- [RECORDS FOR THE EXERCISE]
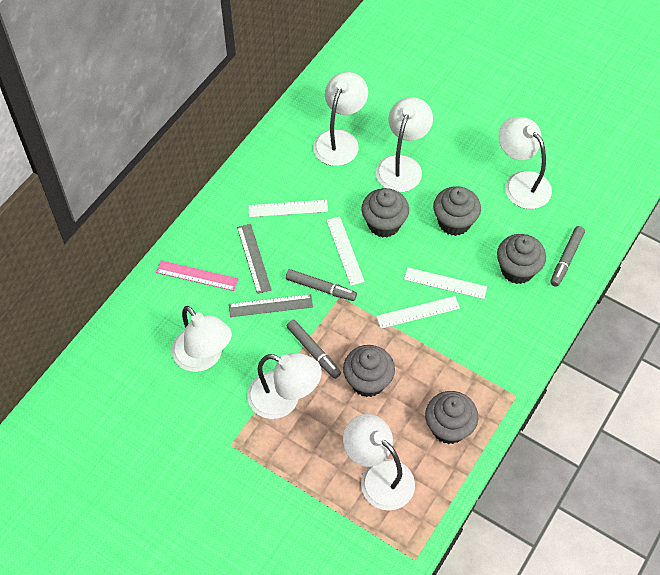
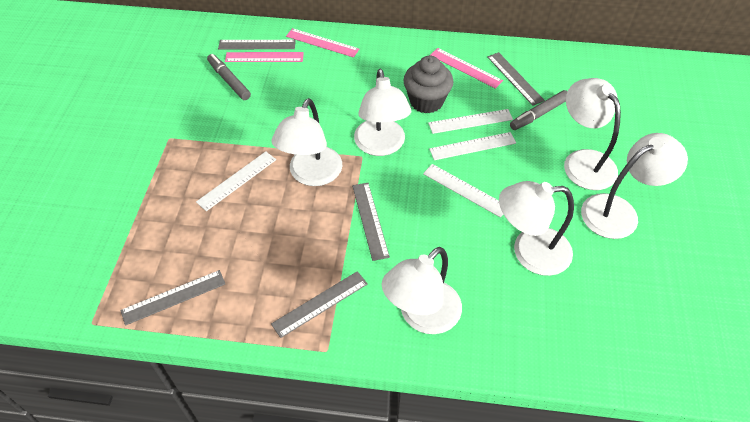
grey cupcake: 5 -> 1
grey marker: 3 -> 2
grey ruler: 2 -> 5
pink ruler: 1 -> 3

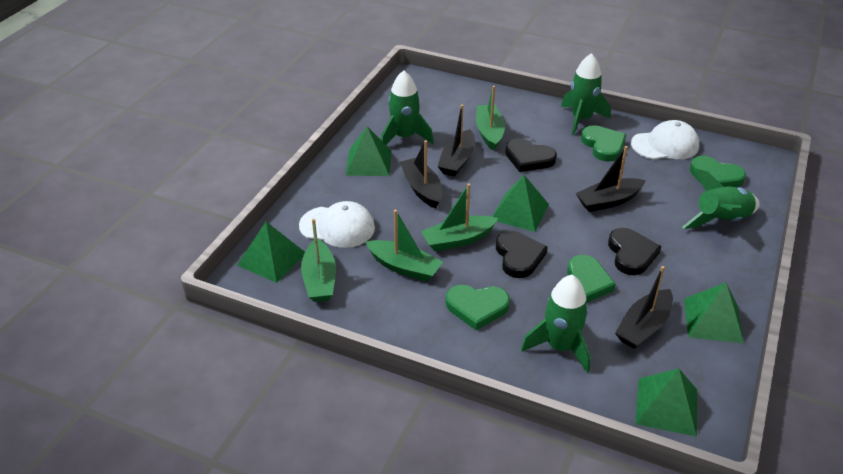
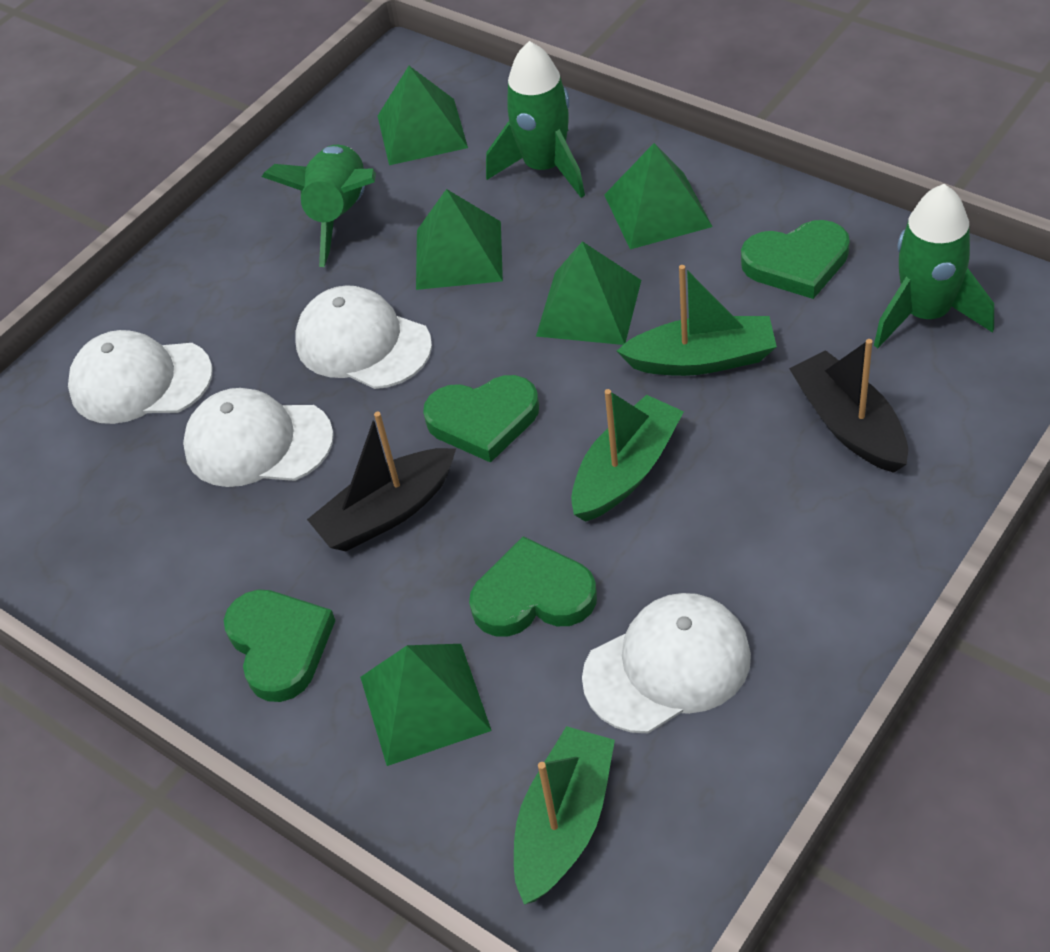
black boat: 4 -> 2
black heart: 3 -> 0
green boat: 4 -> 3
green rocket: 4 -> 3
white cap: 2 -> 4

- [TASK ITEM] Every line where "grey" appears must be returned from the listing above.

- [EXERCISE OUTPUT]
grey cupcake: 5 -> 1
grey marker: 3 -> 2
grey ruler: 2 -> 5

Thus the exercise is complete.